Set down exactly the lines below between the line holding "C15: 100pF (AGND, N002) -> none" and the line holding "V1: AC 100mV", inclusive; no other line belongs in the answer.

Stored records:
Segment Open
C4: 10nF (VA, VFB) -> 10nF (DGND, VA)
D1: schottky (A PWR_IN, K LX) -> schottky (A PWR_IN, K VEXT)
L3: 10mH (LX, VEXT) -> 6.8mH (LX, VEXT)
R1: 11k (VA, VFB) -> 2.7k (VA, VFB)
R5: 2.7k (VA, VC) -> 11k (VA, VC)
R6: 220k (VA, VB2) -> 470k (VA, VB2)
Segment Closed
Segment Open
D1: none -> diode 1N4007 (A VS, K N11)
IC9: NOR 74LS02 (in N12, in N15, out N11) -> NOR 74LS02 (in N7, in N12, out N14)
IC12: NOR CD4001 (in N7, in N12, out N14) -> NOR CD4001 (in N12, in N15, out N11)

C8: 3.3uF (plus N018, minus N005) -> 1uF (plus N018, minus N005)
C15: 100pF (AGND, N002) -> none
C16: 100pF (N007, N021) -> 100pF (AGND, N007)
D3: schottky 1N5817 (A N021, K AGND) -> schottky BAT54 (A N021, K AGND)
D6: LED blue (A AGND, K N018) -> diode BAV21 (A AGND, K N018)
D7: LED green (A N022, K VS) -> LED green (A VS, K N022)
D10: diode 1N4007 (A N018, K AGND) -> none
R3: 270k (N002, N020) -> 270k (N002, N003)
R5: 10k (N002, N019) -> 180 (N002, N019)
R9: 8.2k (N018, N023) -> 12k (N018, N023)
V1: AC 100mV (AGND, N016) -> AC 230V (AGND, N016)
Segment Closed
▶ _Task response_
C15: 100pF (AGND, N002) -> none
C16: 100pF (N007, N021) -> 100pF (AGND, N007)
D3: schottky 1N5817 (A N021, K AGND) -> schottky BAT54 (A N021, K AGND)
D6: LED blue (A AGND, K N018) -> diode BAV21 (A AGND, K N018)
D7: LED green (A N022, K VS) -> LED green (A VS, K N022)
D10: diode 1N4007 (A N018, K AGND) -> none
R3: 270k (N002, N020) -> 270k (N002, N003)
R5: 10k (N002, N019) -> 180 (N002, N019)
R9: 8.2k (N018, N023) -> 12k (N018, N023)
V1: AC 100mV (AGND, N016) -> AC 230V (AGND, N016)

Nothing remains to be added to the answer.